● **What is being asked**
List each line of the data that holds the word "blue".

[Spatial reasoning data]
__________
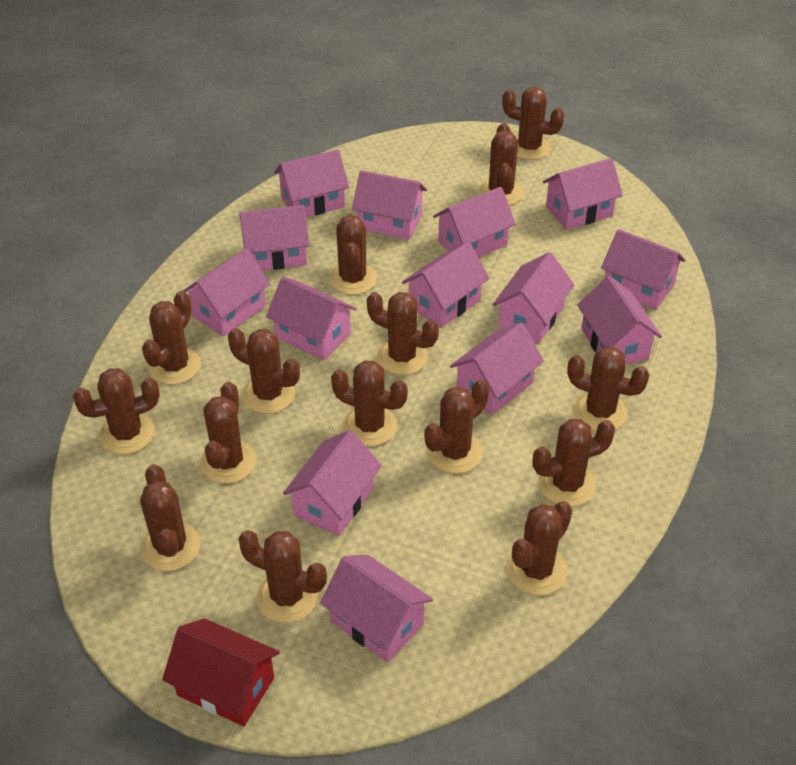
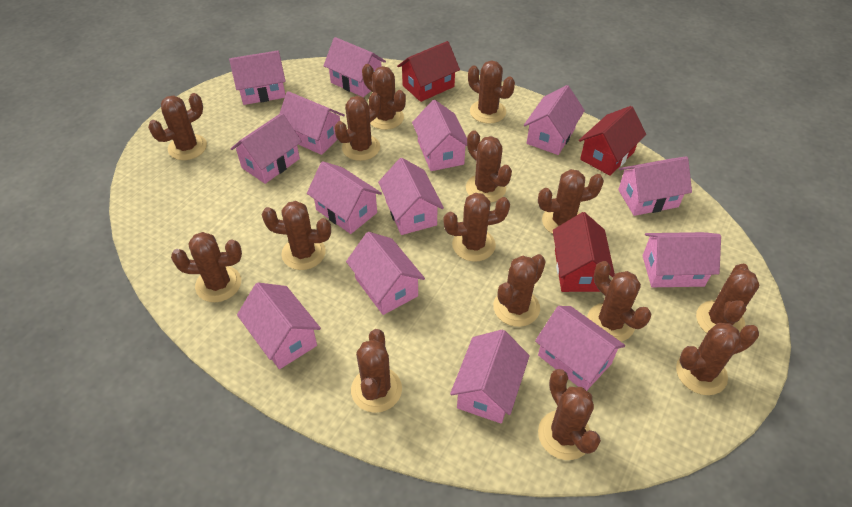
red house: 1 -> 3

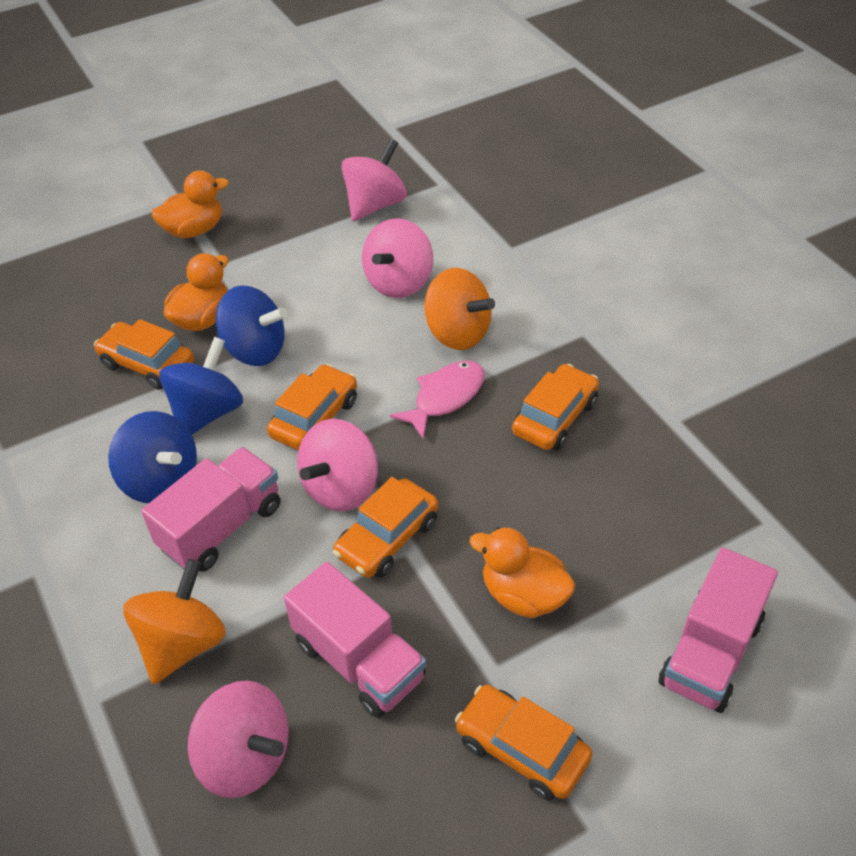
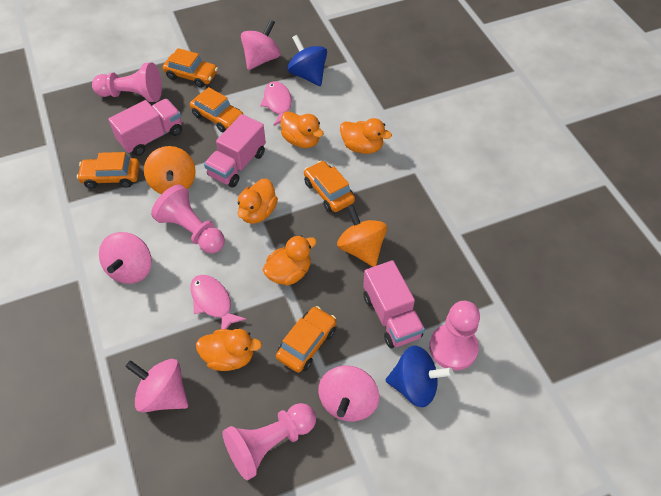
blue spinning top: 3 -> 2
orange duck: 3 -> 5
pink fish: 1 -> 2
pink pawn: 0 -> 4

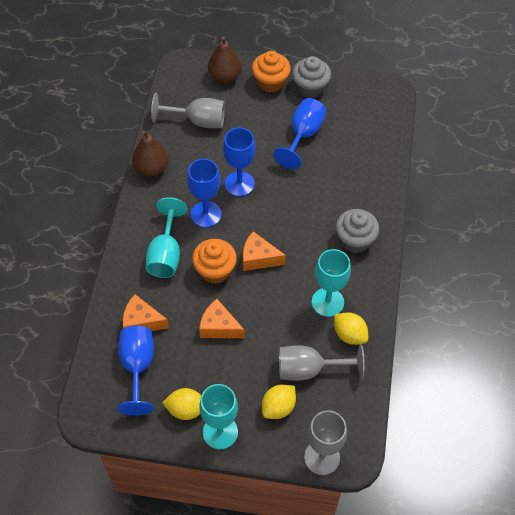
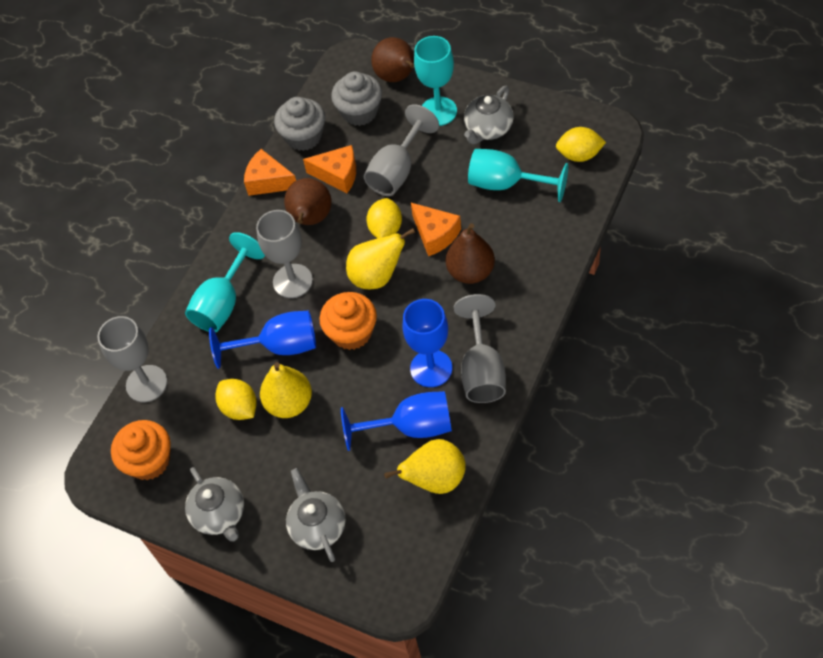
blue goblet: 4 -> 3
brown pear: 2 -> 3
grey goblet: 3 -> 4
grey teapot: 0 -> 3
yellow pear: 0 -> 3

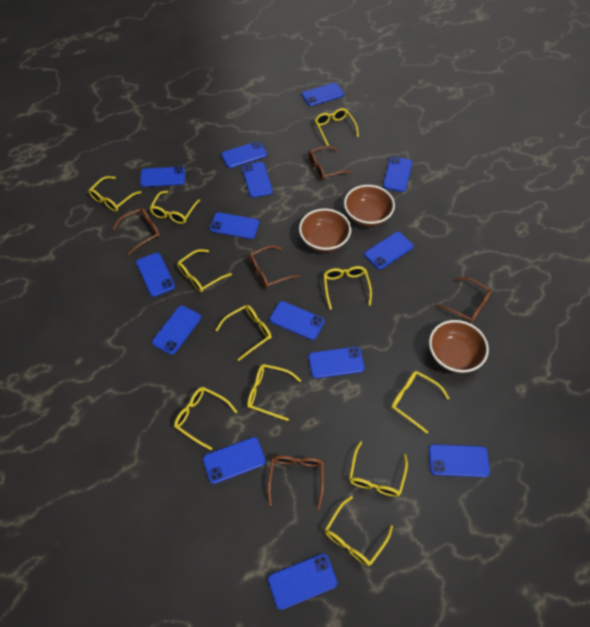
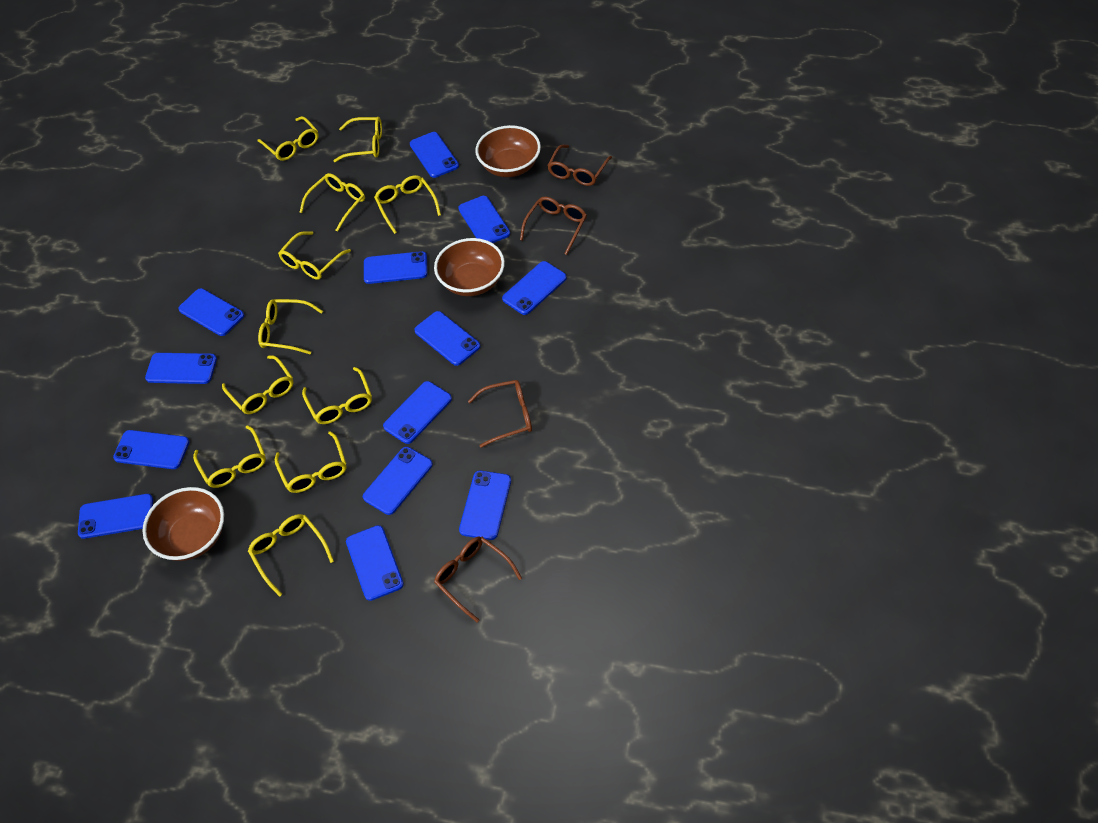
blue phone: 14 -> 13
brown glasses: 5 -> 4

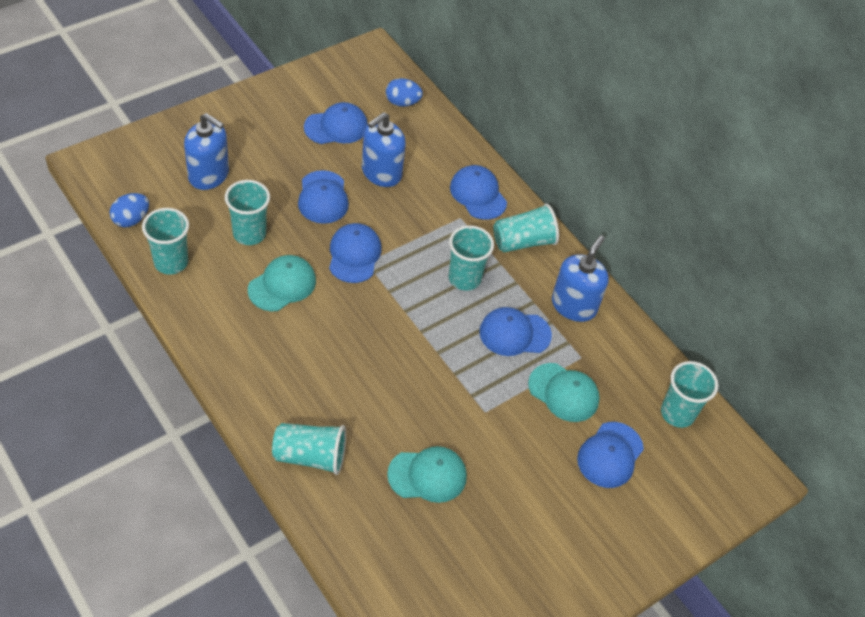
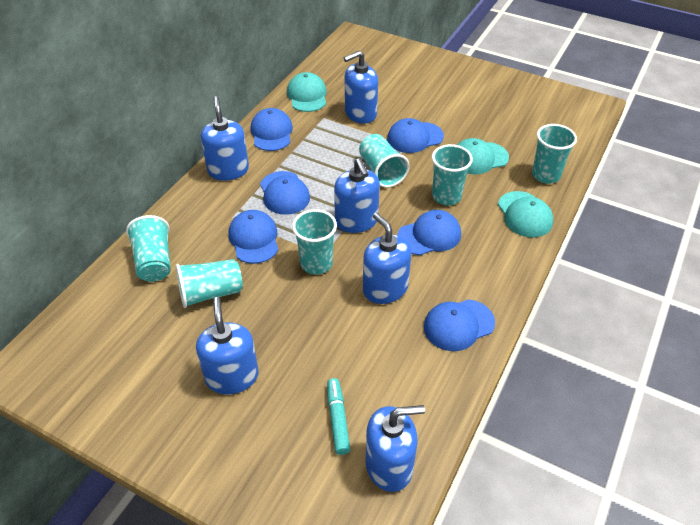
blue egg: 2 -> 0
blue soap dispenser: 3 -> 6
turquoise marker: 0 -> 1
__________
● **Answer area**
blue spinning top: 3 -> 2
blue goblet: 4 -> 3
blue phone: 14 -> 13
blue egg: 2 -> 0
blue soap dispenser: 3 -> 6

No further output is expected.